╭─ DATA PROVIDED

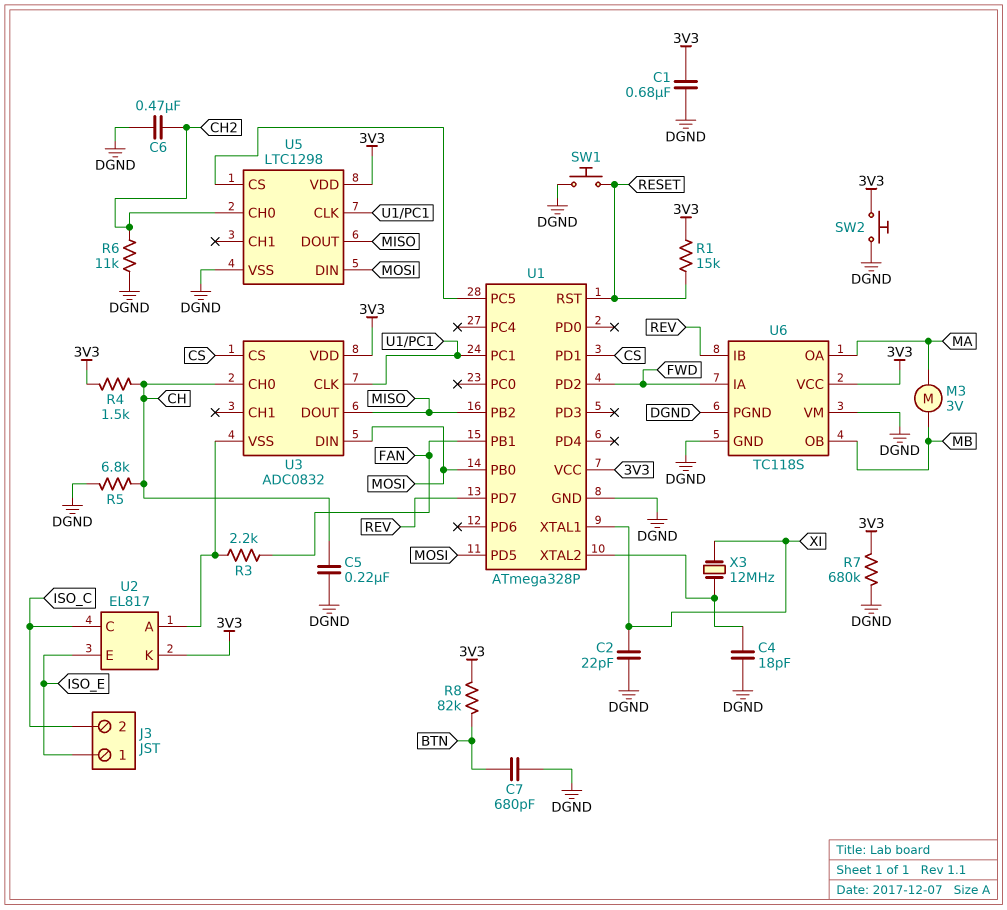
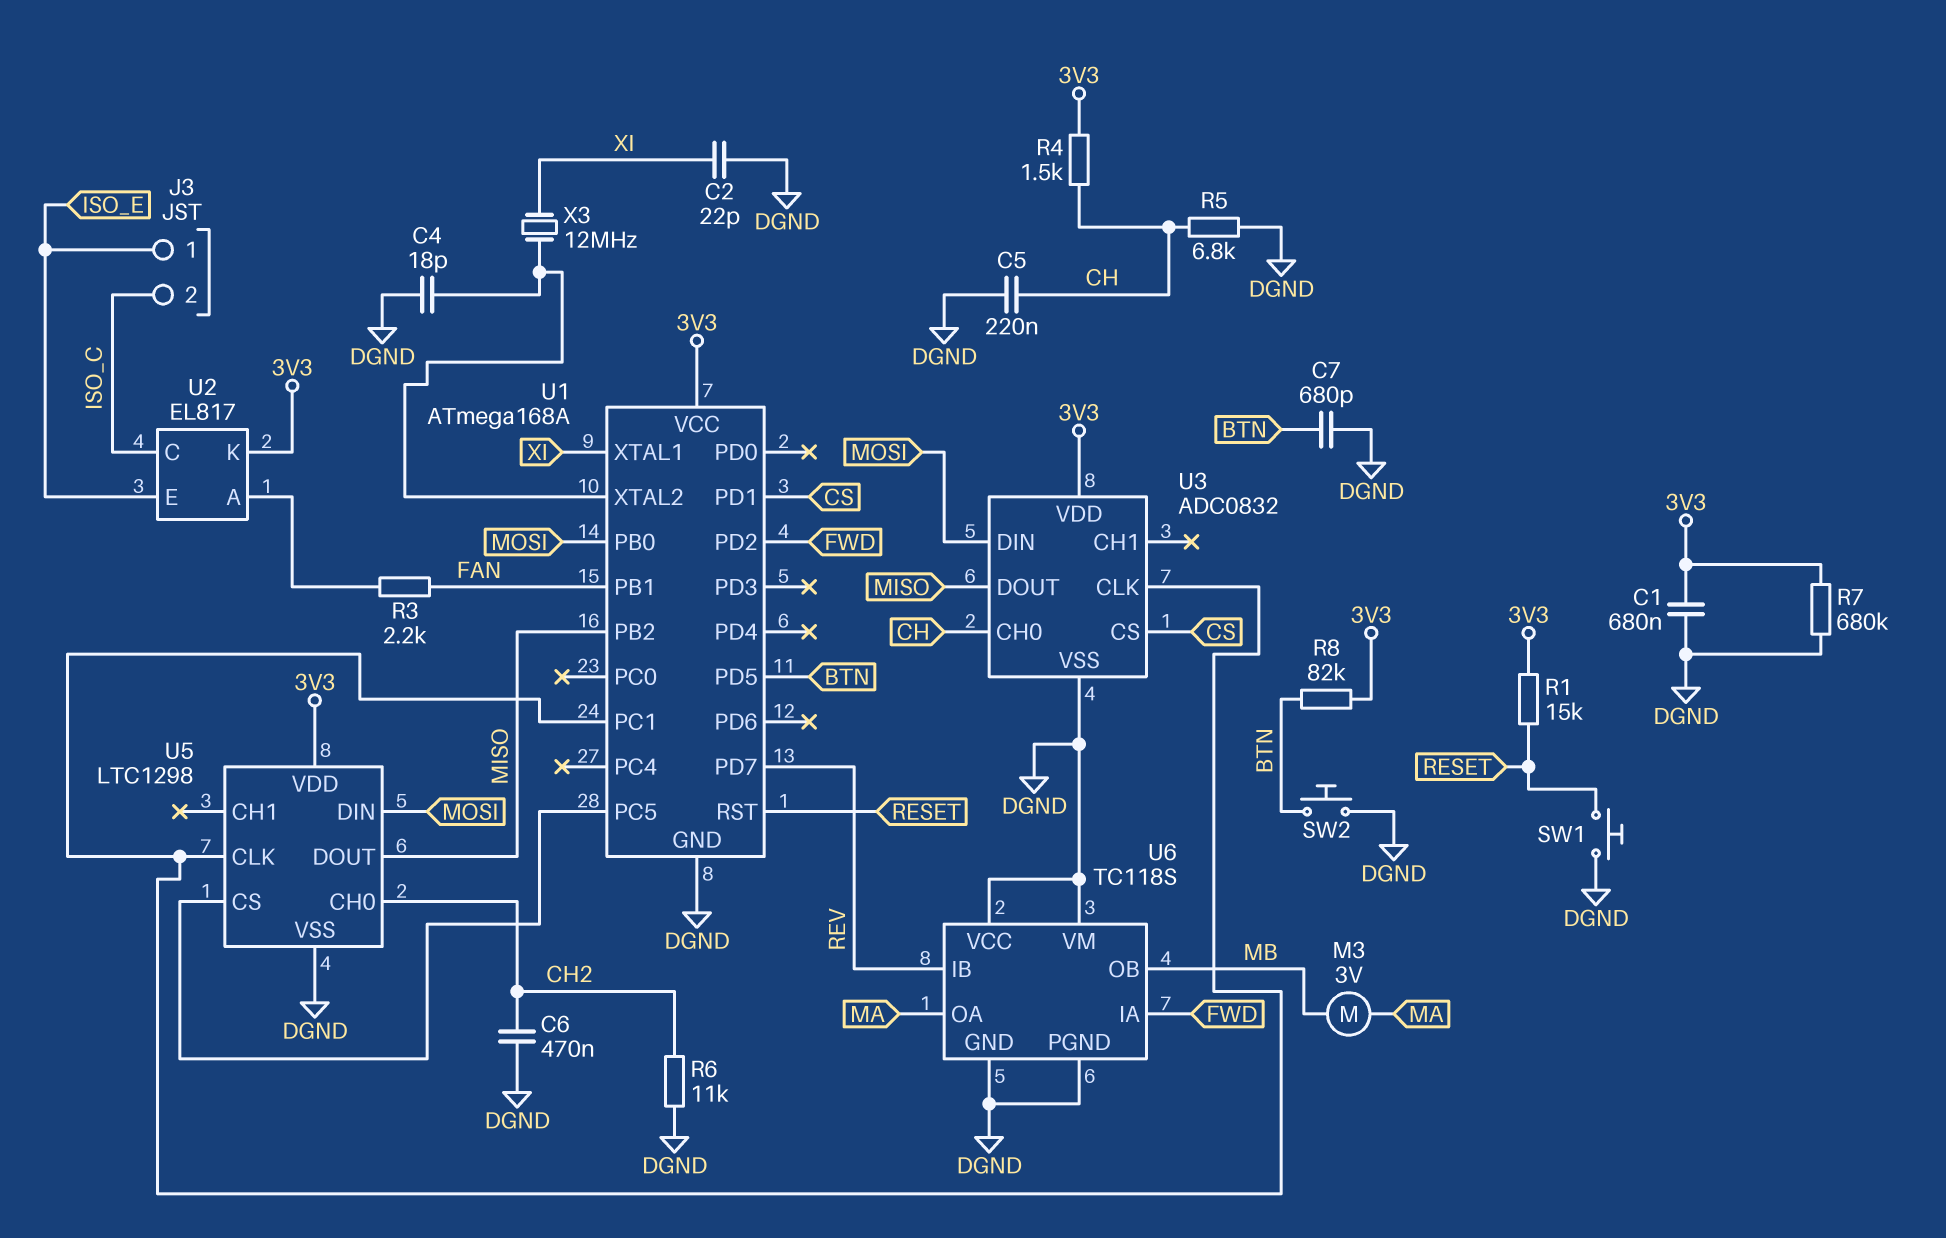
SW2: button (3V3, DGND) -> button (BTN, DGND)
U1: ATmega328P -> ATmega168A
U1 pin PD5: MOSI -> BTN
U3 pin VSS: U2/A -> DGND
U6 pin VCC: 3V3 -> DGND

╰─

Please retype, without any change, the line containing "U1 pin PD5: MOSI -> BTN" and every line after it to the end of the entries above, and only those.

U1 pin PD5: MOSI -> BTN
U3 pin VSS: U2/A -> DGND
U6 pin VCC: 3V3 -> DGND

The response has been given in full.